▶ WHAT THE EXERCISE ASKS
Word for word and without images, reproduce the listing that follows.

▶ DATASET CONTENT
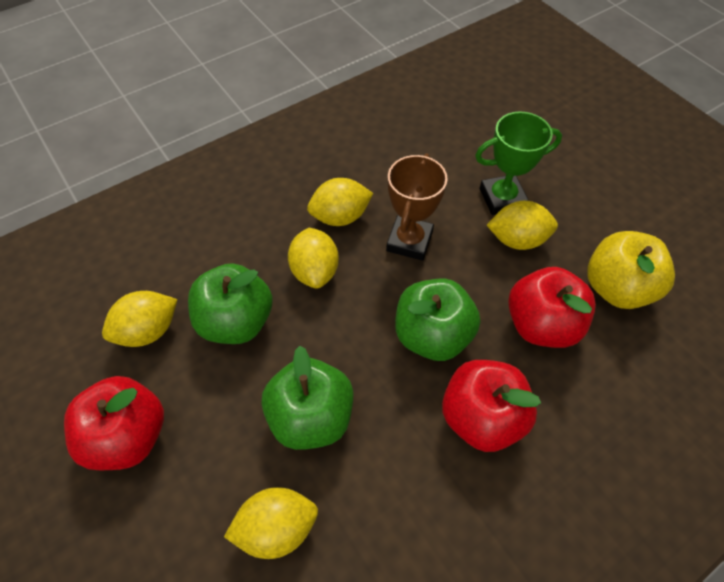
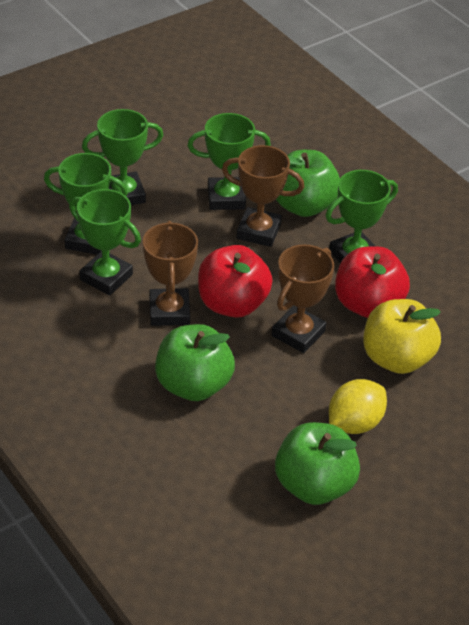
brown trophy: 1 -> 3
green trophy: 1 -> 5
red apple: 3 -> 2
yellow lemon: 5 -> 1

▶ TASK RESULT
brown trophy: 1 -> 3
green trophy: 1 -> 5
red apple: 3 -> 2
yellow lemon: 5 -> 1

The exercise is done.